(Records from a dataset)
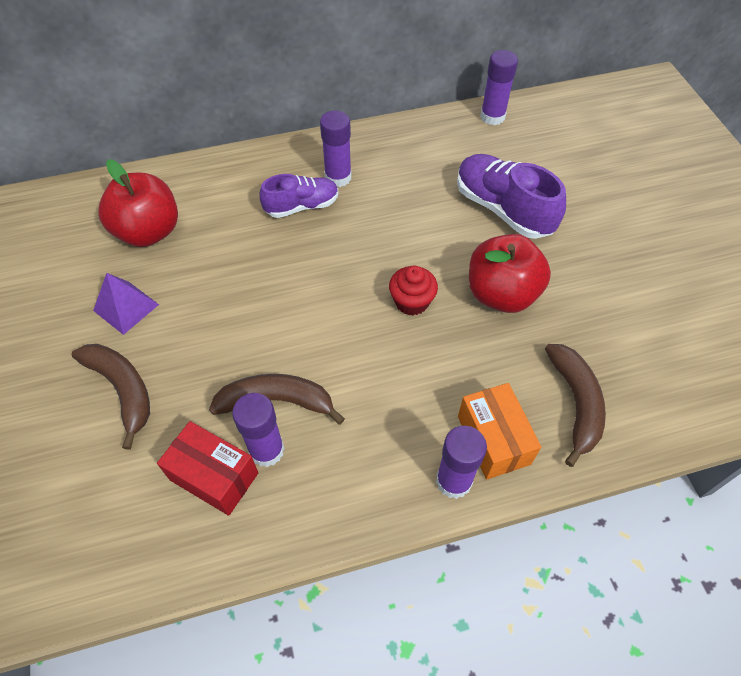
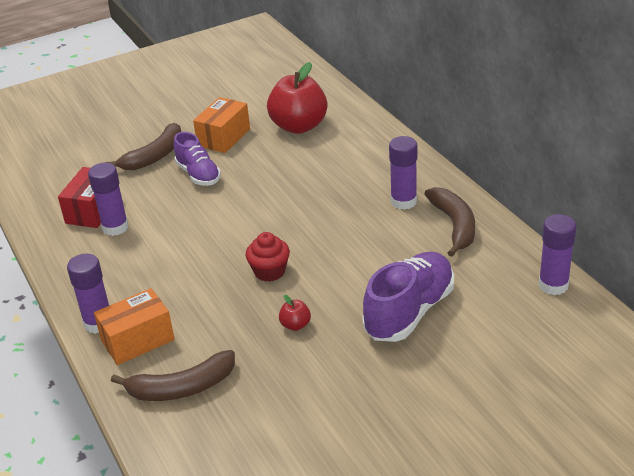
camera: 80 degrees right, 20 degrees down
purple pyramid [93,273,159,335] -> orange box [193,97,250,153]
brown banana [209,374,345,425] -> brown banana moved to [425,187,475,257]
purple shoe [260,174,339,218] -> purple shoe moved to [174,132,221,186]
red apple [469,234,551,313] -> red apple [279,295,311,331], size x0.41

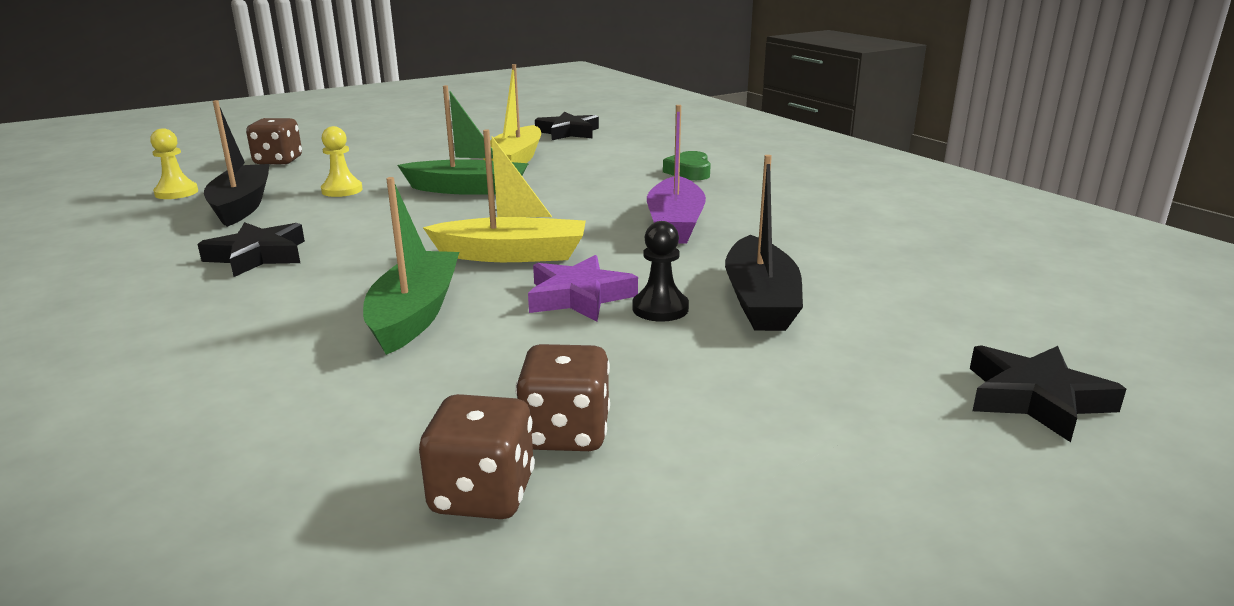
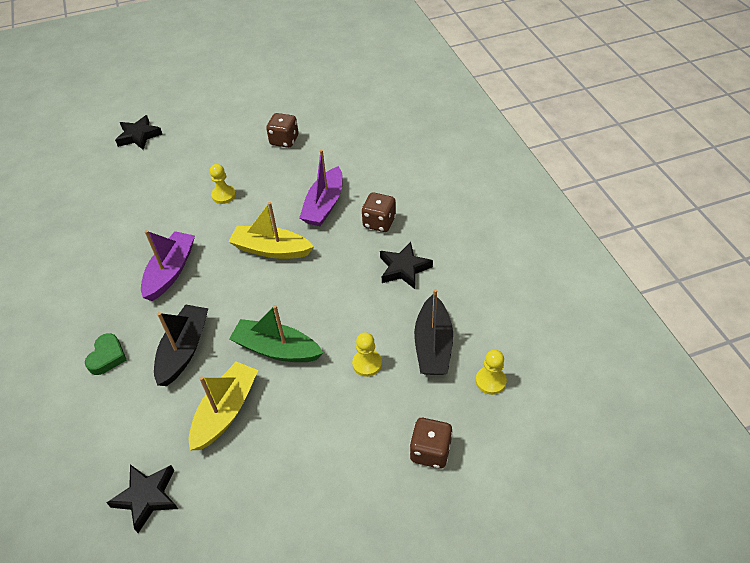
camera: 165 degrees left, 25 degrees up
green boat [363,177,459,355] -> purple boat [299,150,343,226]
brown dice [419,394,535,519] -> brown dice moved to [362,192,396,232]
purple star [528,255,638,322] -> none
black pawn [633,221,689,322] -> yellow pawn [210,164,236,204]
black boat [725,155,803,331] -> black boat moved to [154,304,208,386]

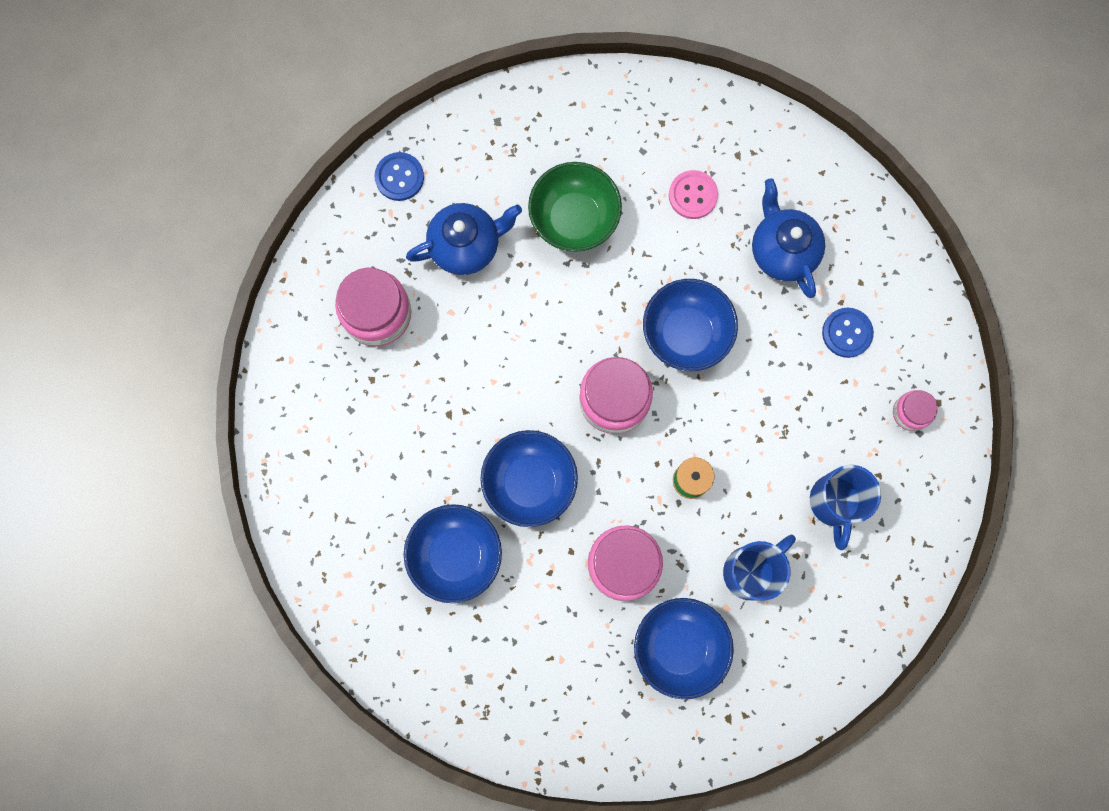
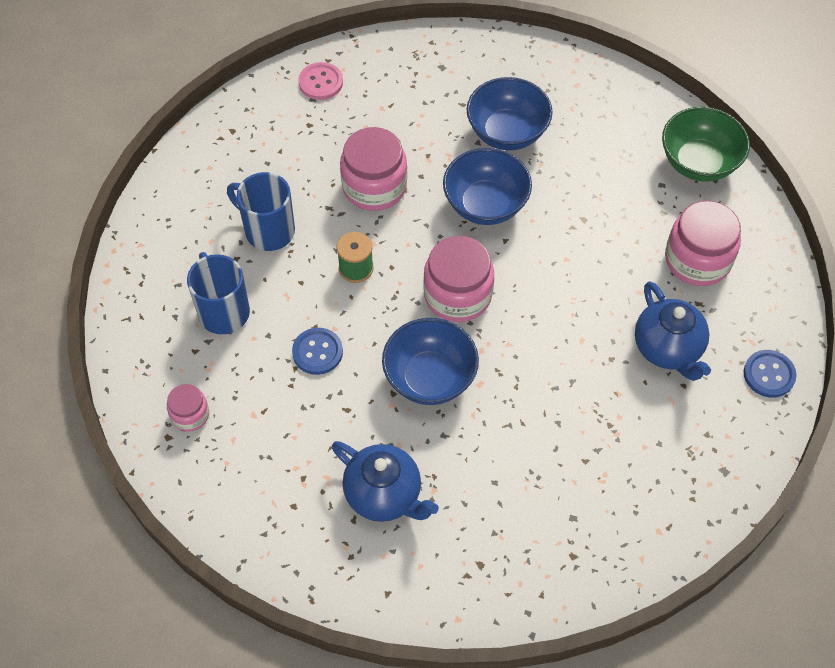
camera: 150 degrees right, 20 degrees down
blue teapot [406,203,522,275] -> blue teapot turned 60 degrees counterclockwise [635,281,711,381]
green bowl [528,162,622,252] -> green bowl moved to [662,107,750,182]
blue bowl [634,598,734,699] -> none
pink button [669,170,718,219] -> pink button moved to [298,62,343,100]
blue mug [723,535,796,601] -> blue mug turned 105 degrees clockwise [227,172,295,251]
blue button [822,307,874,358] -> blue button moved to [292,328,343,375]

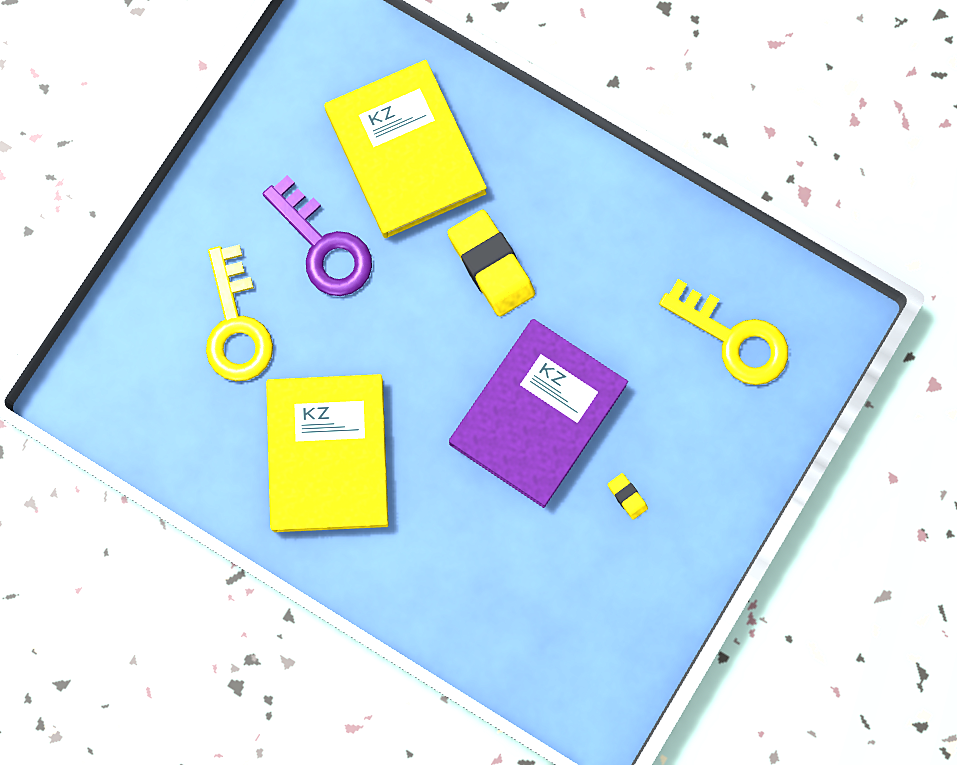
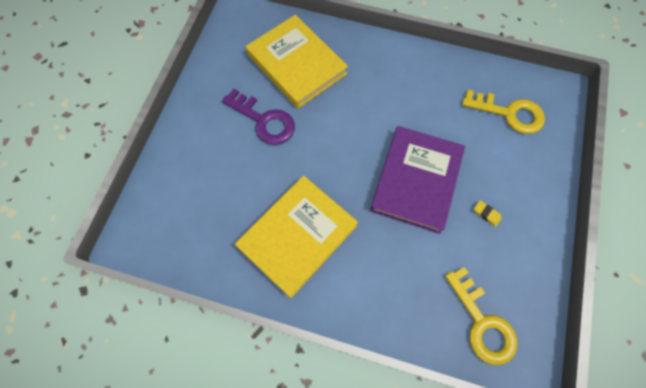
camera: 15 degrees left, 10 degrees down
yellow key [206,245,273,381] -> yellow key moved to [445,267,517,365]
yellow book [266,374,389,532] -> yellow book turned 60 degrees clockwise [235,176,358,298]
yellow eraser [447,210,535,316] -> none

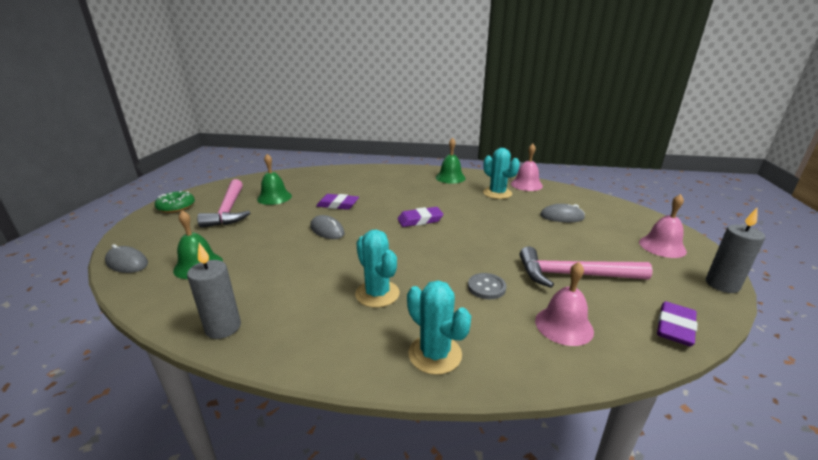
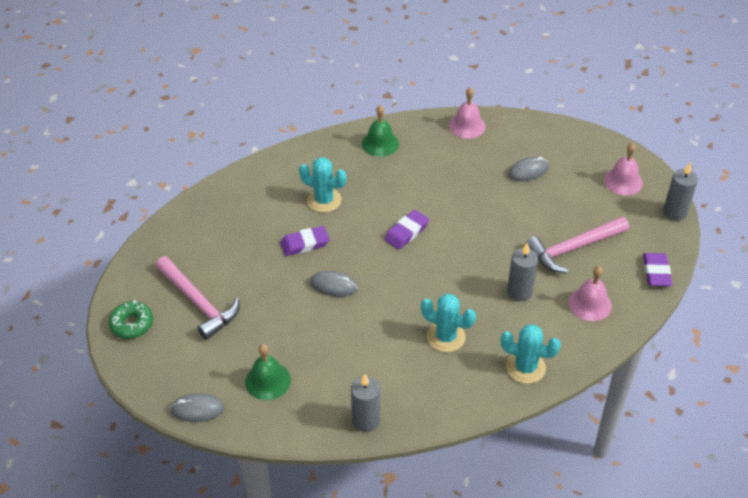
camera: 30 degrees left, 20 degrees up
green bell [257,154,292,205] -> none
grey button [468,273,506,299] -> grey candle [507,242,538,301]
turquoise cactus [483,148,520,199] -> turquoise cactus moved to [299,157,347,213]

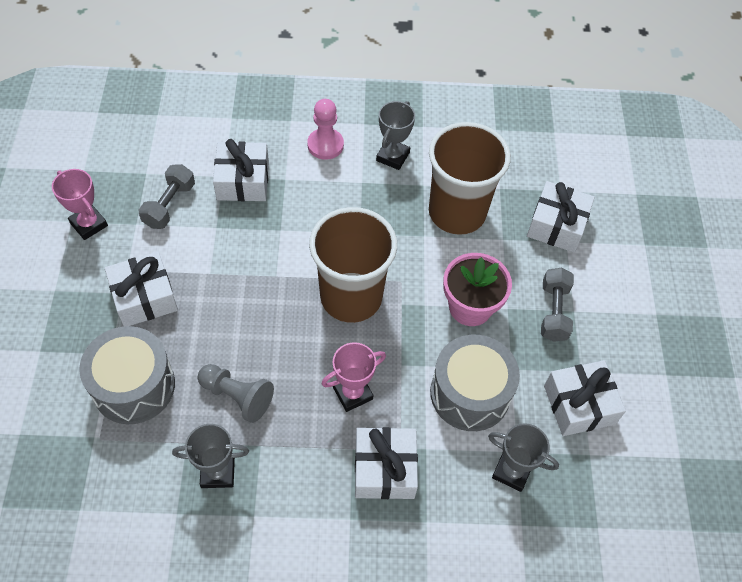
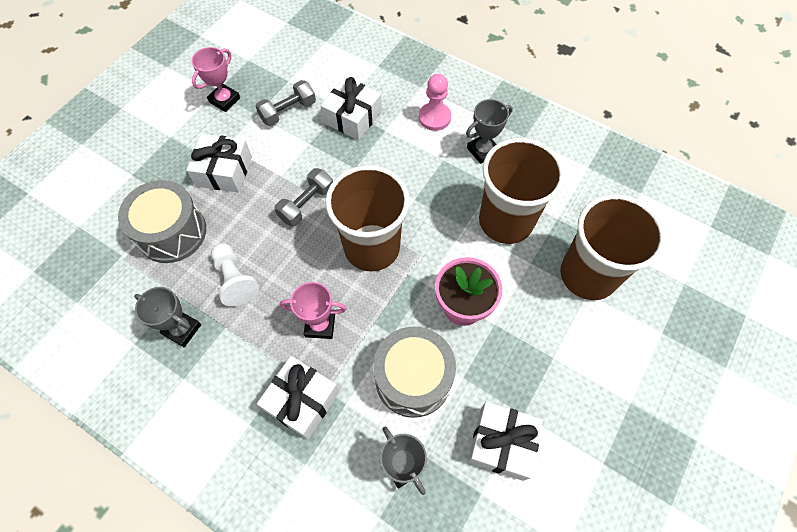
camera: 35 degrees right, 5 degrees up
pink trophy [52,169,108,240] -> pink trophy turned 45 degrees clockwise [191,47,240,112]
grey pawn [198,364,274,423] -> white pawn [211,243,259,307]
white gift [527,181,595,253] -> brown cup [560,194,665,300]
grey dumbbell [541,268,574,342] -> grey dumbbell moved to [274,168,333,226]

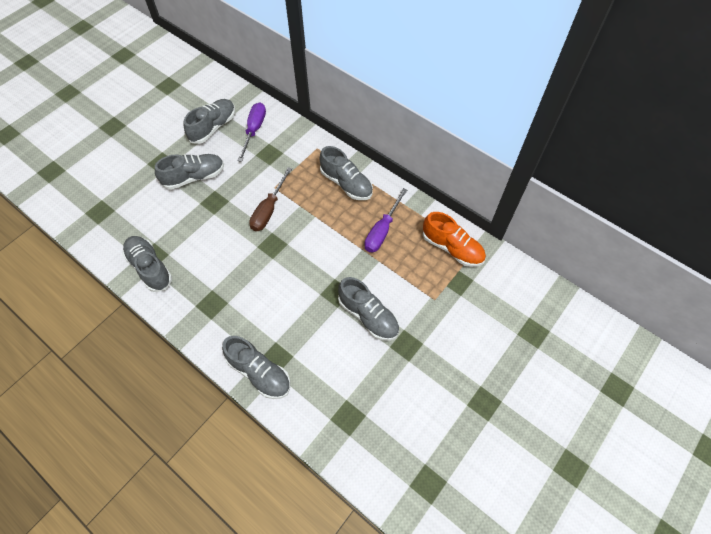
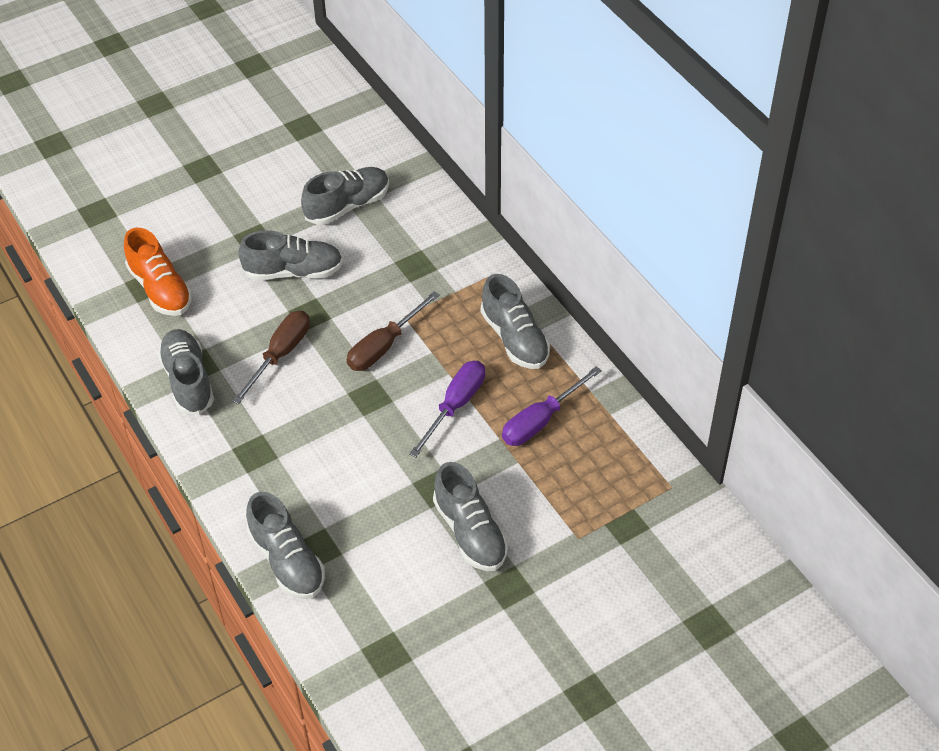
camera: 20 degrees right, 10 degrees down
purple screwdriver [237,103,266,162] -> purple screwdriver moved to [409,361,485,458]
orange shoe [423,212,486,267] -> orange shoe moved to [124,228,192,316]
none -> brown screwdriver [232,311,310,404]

HOW TO COMPLETE THIS TASK: Only the lines from the beginning of the records through the line bearing "green boat [363,177,459,355]" belong in the answer, copied word for word with pictures left out.

TASK RESPONSE:
camera: 80 degrees right, 20 degrees down
purple pyramid [93,273,159,335] -> orange box [193,97,250,153]
brown banana [209,374,345,425] -> brown banana moved to [425,187,475,257]
purple shoe [260,174,339,218] -> purple shoe moved to [174,132,221,186]
red apple [469,234,551,313] -> red apple [279,295,311,331], size x0.41

camera: 165 degrees left, 25 degrees up
green boat [363,177,459,355] -> purple boat [299,150,343,226]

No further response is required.